[MATERIAL PROVIDED Boundary: Start]

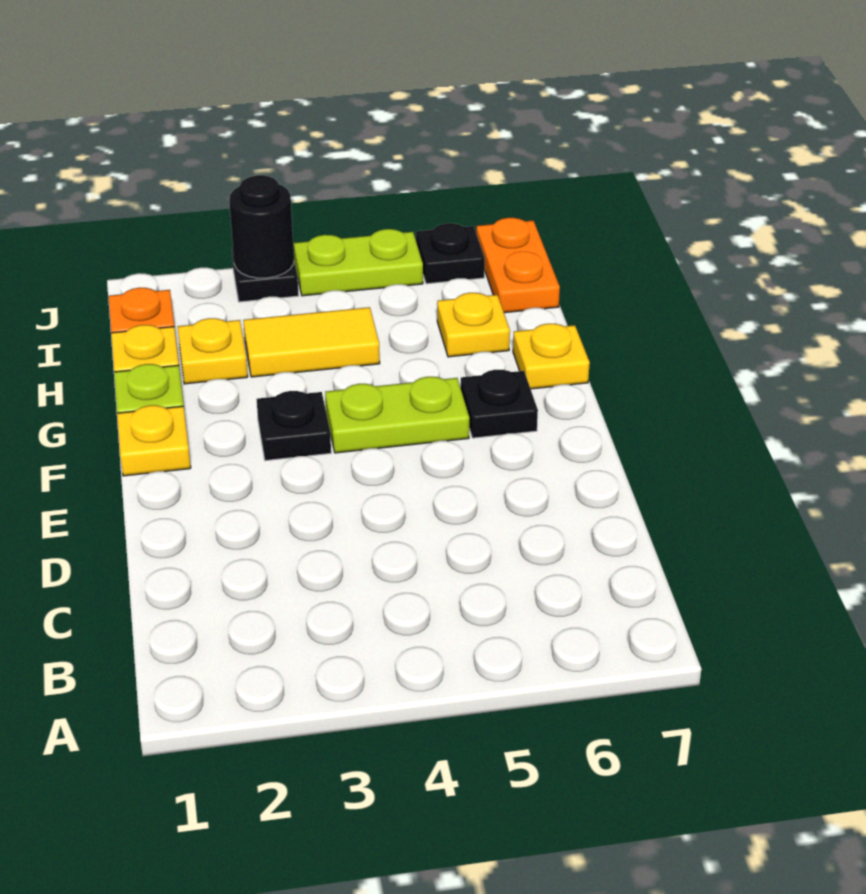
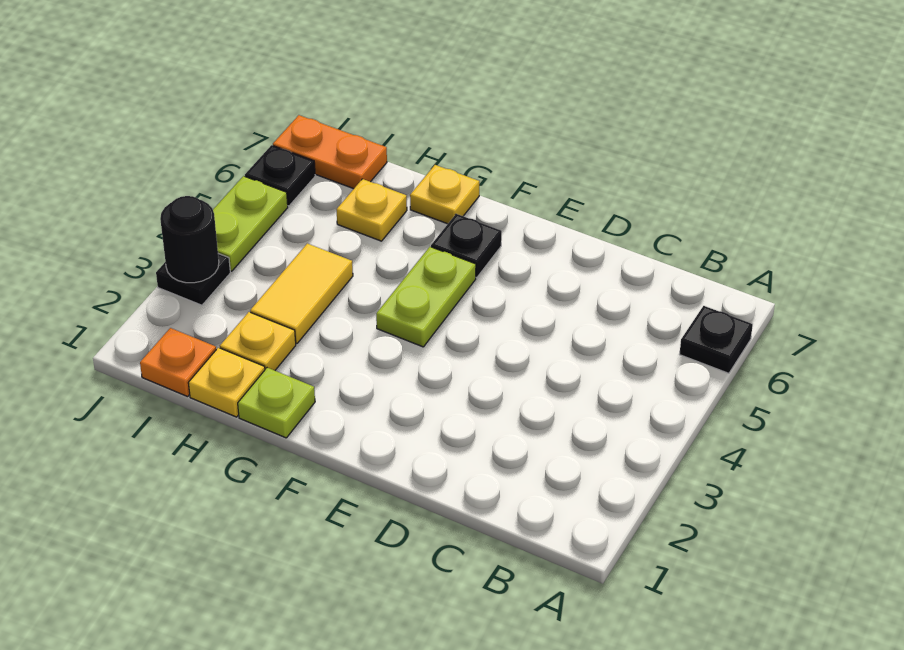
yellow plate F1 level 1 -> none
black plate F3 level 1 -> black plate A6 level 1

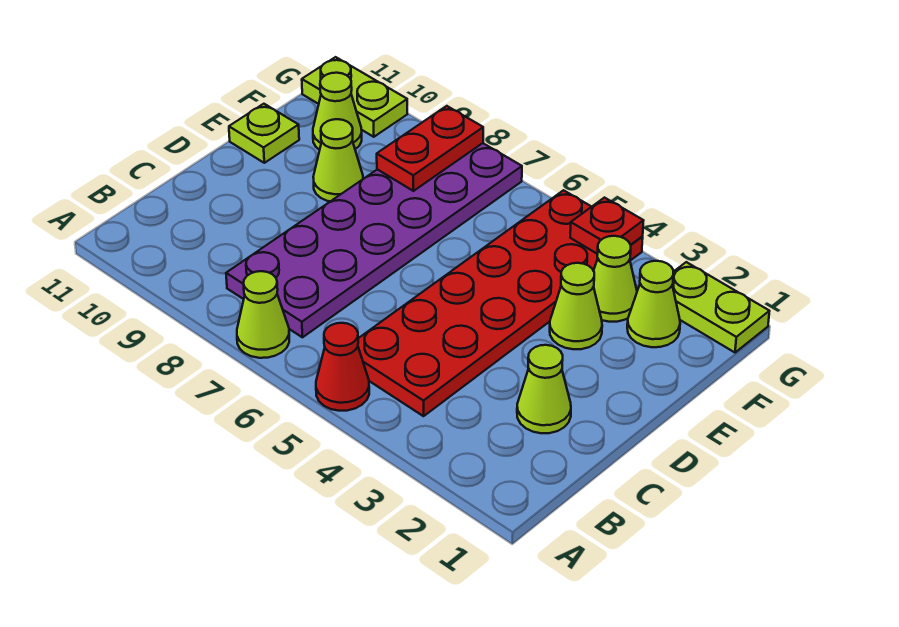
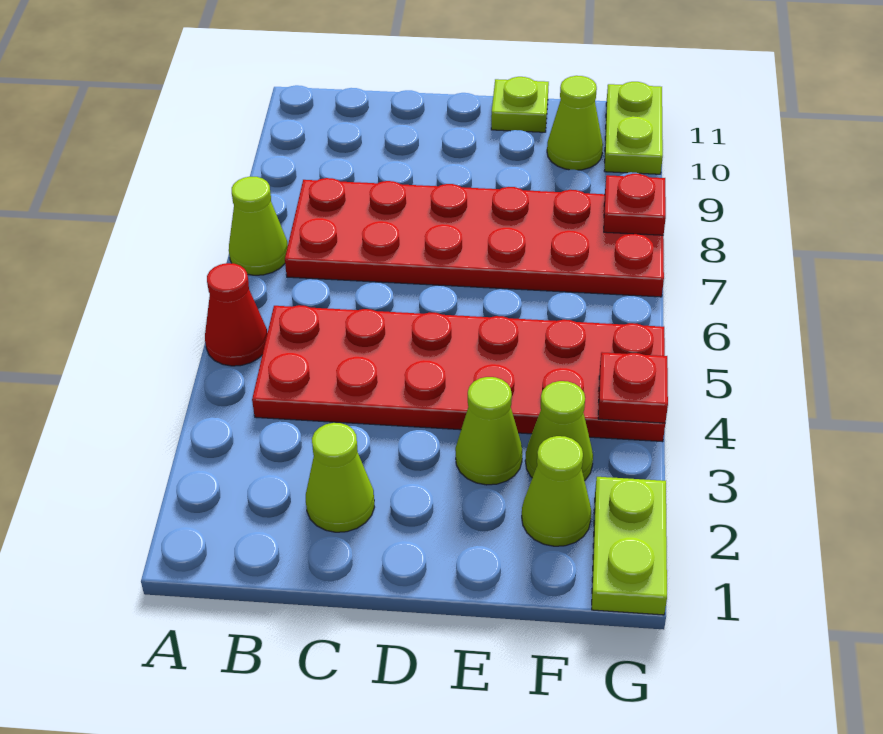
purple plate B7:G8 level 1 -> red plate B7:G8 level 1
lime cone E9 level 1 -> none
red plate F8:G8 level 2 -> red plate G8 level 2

[MATERIAL PROVIDED Boundary: End]
[MATERIAL PROVIDED Boundary: Start]

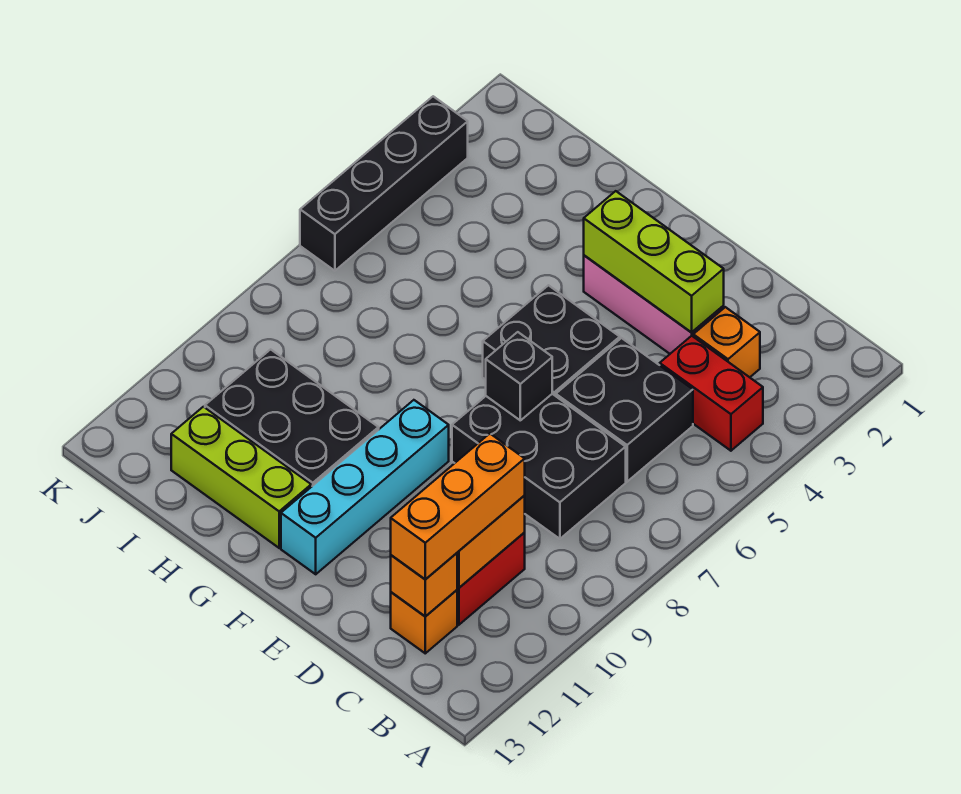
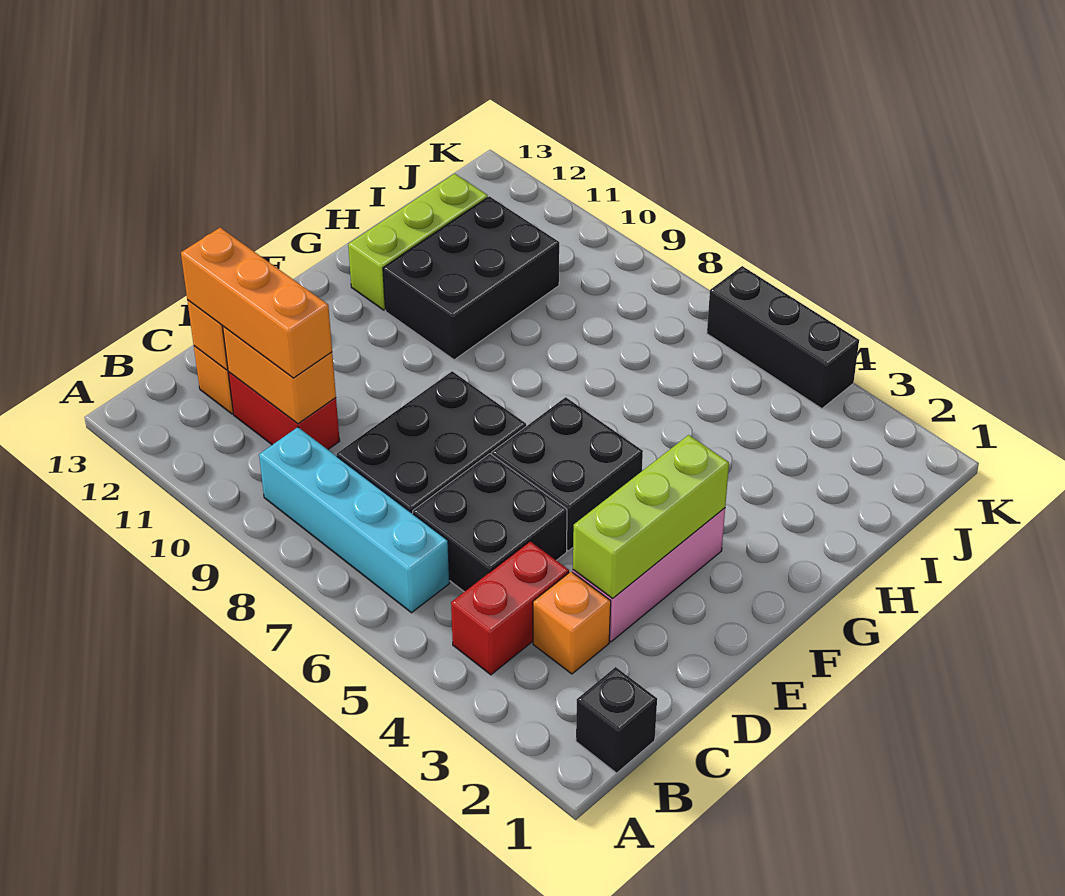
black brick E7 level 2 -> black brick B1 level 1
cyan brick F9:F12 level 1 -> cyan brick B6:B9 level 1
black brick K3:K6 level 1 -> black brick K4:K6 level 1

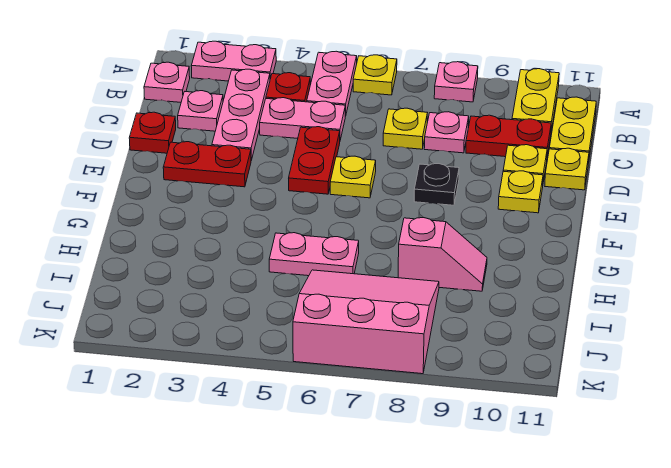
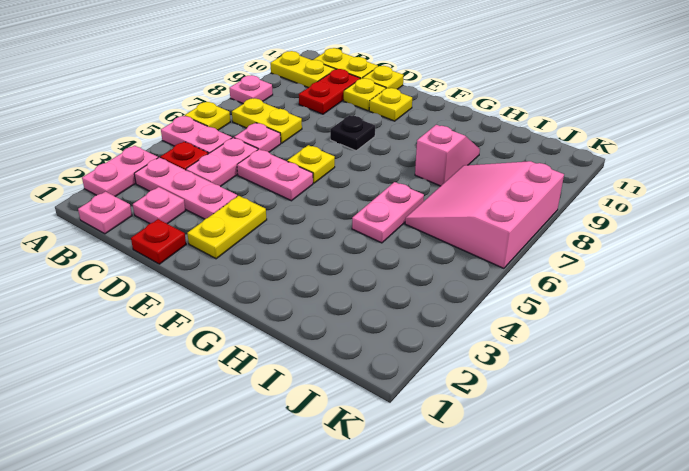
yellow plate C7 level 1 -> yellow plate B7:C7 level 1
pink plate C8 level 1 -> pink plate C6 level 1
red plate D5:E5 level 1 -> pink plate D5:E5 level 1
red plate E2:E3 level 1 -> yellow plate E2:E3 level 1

[MATERIAL PROVIDED Boundary: End]

**DESCRIPTION OF THE TASK**
Output should consist of the lines above from the one with "yellow plate F1 level 1 -> none" down to the one with "red plate F8:G8", exact and without pictures.

**REPLY TO THE TASK**
yellow plate F1 level 1 -> none
black plate F3 level 1 -> black plate A6 level 1

purple plate B7:G8 level 1 -> red plate B7:G8 level 1
lime cone E9 level 1 -> none
red plate F8:G8 level 2 -> red plate G8 level 2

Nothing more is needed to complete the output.